(Saved data entries)
-- start --
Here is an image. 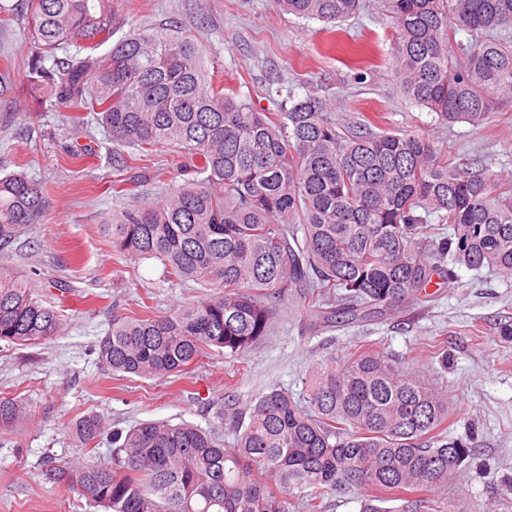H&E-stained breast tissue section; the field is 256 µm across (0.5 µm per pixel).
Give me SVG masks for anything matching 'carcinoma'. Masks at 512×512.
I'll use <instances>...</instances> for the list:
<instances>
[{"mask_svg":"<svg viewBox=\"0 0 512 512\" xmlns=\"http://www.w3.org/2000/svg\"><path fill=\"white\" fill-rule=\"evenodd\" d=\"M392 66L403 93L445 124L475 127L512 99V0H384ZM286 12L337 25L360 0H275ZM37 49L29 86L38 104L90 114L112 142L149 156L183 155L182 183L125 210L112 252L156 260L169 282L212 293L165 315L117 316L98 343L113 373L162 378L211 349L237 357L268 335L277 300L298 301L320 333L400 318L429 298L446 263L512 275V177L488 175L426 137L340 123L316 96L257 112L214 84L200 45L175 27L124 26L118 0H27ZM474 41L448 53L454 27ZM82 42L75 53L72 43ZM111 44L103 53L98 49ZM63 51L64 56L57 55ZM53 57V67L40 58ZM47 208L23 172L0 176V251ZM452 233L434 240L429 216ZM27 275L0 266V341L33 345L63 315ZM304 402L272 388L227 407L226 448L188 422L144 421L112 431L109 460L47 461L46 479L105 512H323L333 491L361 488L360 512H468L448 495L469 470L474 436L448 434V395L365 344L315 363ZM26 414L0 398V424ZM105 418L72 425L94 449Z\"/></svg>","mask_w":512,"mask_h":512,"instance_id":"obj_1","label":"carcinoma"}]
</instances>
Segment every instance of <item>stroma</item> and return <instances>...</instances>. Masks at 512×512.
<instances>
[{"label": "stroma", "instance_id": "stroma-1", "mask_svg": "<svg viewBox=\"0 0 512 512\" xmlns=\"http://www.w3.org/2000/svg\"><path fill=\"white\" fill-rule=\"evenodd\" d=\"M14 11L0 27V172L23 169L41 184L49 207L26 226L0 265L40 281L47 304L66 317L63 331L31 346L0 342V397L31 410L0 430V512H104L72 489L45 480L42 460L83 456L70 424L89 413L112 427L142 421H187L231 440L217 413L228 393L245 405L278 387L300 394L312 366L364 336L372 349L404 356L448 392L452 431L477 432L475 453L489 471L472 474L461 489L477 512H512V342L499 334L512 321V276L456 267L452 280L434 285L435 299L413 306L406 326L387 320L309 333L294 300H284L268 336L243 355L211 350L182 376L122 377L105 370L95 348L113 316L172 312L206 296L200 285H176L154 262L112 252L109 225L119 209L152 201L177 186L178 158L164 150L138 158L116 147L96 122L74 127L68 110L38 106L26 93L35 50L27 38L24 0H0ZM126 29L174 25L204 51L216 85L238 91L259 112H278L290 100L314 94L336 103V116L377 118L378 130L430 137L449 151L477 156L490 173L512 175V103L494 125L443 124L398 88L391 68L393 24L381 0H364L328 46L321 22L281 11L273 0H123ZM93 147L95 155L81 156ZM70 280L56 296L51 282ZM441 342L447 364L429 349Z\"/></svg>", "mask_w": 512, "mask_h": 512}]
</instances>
-- end --
Single out each line of the records above with the string "viewBox" in it, and copy it.

> **Task output**:
[{"mask_svg":"<svg viewBox=\"0 0 512 512\" xmlns=\"http://www.w3.org/2000/svg\"><path fill=\"white\" fill-rule=\"evenodd\" d=\"M392 66L403 93L445 124L475 127L512 99V0H384ZM286 12L337 25L360 0H275ZM37 49L29 86L38 104L90 114L112 142L149 156L183 155L182 183L125 210L112 252L156 260L169 282L212 293L165 315L117 316L98 343L113 373L162 378L211 349L237 357L268 335L277 300L298 301L320 333L400 318L429 298L446 263L512 275V177L488 175L426 137L340 123L316 96L257 112L214 84L200 45L175 27L124 26L118 0H27ZM474 41L448 53L454 27ZM82 42L75 53L72 43ZM111 44L103 53L98 49ZM63 51L64 56L57 55ZM53 57V67L40 58ZM47 208L23 172L0 176V251ZM452 233L434 240L429 216ZM27 275L0 266V341L33 345L63 315ZM304 402L272 388L227 407L226 448L188 422L144 421L112 431L109 460L47 461L46 479L105 512H323L333 491L361 488L360 512H468L448 495L469 470L474 436L448 434V395L365 344L315 363ZM26 414L0 398V424ZM105 418L72 425L94 449Z\"/></svg>","mask_w":512,"mask_h":512,"instance_id":"obj_1","label":"carcinoma"}]
[{"label": "stroma", "instance_id": "stroma-1", "mask_svg": "<svg viewBox=\"0 0 512 512\" xmlns=\"http://www.w3.org/2000/svg\"><path fill=\"white\" fill-rule=\"evenodd\" d=\"M14 11L0 27V172L23 169L41 184L49 207L26 226L0 265L40 281L47 304L66 317L63 331L31 346L0 342V397L31 410L0 430V512H104L72 489L45 480L42 460L83 456L70 424L89 413L112 427L142 421H187L231 440L217 413L228 393L245 405L278 387L300 394L312 366L364 336L372 349L404 356L448 392L452 431L477 432L475 453L489 471L472 474L461 489L477 512H512V342L499 334L512 321V276L456 267L452 280L434 285L435 299L413 306L406 326L387 320L309 333L294 300H284L268 336L243 355L211 350L182 376L122 377L105 370L95 348L113 316L172 312L206 296L200 285H176L154 262L112 252L109 225L119 209L152 201L177 186L178 158L164 150L138 158L116 147L96 122L74 127L68 110L38 106L26 93L35 50L27 38L24 0H0ZM126 29L174 25L204 51L216 85L238 91L259 112H278L290 100L314 94L336 103V116L377 118L378 130L430 137L449 151L477 156L490 173L512 175V103L494 125L443 124L398 88L391 68L393 24L381 0H364L328 46L321 22L281 11L273 0H123ZM93 147L95 155L81 156ZM70 280L56 296L51 282ZM441 342L447 364L429 349Z\"/></svg>", "mask_w": 512, "mask_h": 512}]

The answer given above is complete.